§ **DIRECTIONS FOR THIS TASK**:
Your answer should consist only of the lines from the line containing "(246, 474) = (545, 289): red" through the last line below, each repeated exactly.

§ **DATA PROVIDED**:
────────
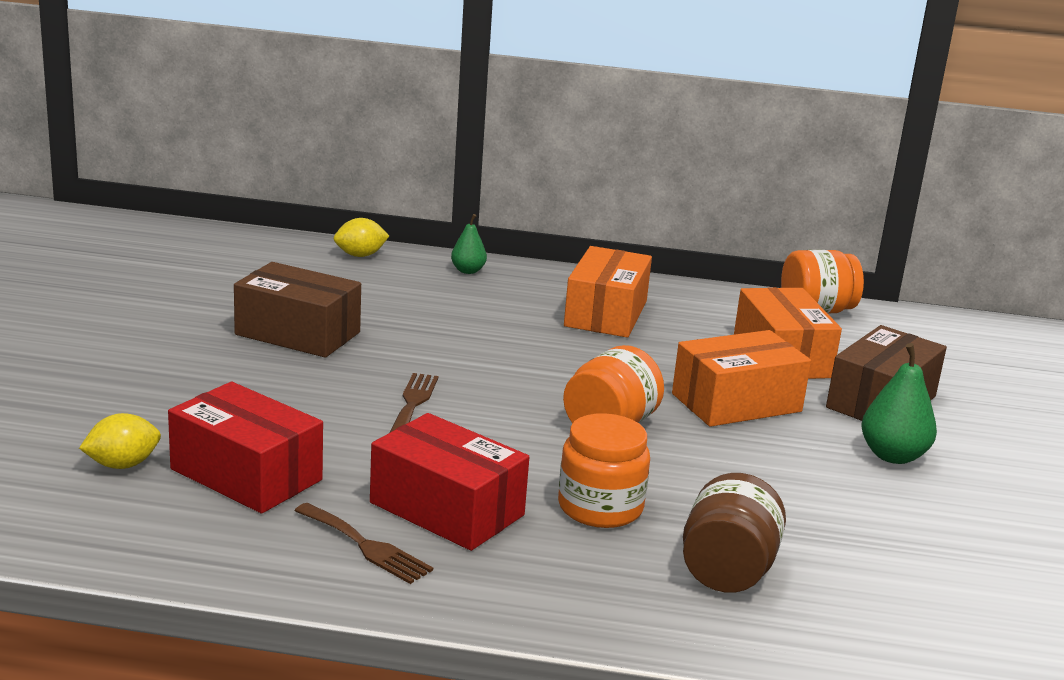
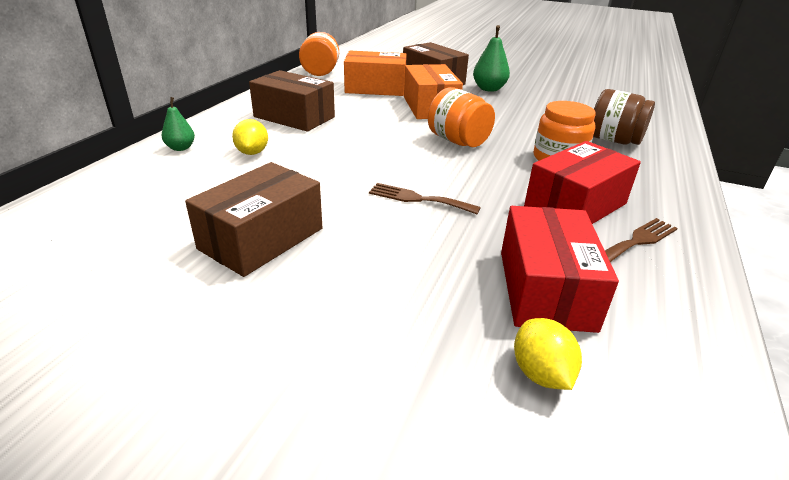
camera: 75 degrees left, 10 degrees up
(246, 474) = (545, 289): red box -> red box turned 45 degrees counterclockwise
(360, 255) = (97, 188): yellow lemon -> yellow lemon (252, 152)
(605, 314) = (294, 117): orange box -> brown box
────────
§ **EXERCISE ANSWER**:
(246, 474) = (545, 289): red box -> red box turned 45 degrees counterclockwise
(360, 255) = (97, 188): yellow lemon -> yellow lemon (252, 152)
(605, 314) = (294, 117): orange box -> brown box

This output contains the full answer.